Prompt: Will you write out, word for word, the records from the line with "Return [x, y] for each given word" to the line with "I want to click", with both of those lines included?

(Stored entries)

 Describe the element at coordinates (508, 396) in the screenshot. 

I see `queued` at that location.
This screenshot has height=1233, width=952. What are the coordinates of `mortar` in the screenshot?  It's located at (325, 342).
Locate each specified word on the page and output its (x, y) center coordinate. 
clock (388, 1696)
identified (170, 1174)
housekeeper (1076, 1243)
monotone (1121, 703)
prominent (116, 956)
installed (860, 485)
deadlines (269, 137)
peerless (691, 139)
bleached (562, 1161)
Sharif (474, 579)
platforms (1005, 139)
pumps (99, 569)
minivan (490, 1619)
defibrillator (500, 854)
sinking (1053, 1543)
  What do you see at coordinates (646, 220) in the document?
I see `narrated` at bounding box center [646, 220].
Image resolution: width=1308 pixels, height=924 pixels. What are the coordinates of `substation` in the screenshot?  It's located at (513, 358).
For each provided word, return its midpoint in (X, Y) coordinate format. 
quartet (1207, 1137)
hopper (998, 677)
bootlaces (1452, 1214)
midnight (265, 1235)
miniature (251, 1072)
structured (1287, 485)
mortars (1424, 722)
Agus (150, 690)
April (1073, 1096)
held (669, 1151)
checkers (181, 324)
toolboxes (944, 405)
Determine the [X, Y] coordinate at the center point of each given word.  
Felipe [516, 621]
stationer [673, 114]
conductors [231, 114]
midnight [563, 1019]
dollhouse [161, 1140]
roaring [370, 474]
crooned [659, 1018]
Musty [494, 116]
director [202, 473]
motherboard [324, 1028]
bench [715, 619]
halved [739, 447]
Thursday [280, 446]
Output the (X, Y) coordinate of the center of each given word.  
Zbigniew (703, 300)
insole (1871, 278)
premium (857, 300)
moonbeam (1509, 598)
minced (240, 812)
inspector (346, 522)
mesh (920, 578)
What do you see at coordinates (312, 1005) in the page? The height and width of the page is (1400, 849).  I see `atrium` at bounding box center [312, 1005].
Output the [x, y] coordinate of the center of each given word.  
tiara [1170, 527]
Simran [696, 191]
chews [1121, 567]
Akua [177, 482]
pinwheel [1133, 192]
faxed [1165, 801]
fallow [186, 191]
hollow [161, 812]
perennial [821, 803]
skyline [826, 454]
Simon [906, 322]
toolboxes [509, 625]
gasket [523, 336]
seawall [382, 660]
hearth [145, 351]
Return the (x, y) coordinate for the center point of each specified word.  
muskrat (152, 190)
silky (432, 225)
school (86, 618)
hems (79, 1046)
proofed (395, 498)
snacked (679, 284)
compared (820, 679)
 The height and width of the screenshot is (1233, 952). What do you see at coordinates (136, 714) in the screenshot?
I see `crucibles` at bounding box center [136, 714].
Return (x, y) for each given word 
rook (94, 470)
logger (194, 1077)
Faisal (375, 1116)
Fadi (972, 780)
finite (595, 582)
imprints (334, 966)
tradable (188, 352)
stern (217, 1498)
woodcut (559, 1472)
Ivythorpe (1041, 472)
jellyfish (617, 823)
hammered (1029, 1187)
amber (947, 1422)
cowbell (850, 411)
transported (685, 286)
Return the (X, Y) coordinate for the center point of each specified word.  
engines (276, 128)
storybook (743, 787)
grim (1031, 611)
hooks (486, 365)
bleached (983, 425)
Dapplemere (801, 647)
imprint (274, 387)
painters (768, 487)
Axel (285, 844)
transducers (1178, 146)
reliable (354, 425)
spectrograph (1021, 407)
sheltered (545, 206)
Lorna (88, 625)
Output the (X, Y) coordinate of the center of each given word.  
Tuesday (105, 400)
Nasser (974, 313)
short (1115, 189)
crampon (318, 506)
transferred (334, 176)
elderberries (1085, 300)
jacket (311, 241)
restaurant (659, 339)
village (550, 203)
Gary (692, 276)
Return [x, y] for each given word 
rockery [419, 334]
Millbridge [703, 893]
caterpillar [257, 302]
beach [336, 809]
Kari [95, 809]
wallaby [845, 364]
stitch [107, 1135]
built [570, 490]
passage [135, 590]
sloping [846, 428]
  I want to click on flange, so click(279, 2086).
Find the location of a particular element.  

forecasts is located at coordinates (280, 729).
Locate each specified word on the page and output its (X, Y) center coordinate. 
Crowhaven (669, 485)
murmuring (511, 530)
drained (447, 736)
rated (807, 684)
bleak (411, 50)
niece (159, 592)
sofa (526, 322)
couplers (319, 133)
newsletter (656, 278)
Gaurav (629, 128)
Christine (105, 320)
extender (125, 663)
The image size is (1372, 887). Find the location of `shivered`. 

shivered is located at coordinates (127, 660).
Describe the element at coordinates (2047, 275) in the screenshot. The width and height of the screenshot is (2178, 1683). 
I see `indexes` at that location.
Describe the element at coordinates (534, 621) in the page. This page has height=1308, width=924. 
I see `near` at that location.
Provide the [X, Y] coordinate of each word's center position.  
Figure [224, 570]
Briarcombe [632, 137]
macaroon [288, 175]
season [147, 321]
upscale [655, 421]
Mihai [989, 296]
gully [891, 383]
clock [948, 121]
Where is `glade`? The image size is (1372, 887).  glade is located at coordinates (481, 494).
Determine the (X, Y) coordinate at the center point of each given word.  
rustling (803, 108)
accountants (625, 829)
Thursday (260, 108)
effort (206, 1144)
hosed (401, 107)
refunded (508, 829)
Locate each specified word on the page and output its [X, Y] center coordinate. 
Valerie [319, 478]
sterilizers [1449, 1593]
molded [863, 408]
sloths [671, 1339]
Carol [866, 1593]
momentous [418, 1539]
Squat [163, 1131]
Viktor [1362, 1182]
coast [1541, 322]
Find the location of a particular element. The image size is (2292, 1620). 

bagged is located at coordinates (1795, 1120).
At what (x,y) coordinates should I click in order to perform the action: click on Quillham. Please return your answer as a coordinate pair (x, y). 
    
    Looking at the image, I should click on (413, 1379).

Finished task:
Return [x, y] for each given word 
rockery [419, 334]
Millbridge [703, 893]
caterpillar [257, 302]
beach [336, 809]
Kari [95, 809]
wallaby [845, 364]
stitch [107, 1135]
built [570, 490]
passage [135, 590]
sloping [846, 428]
  I want to click on flange, so click(279, 2086).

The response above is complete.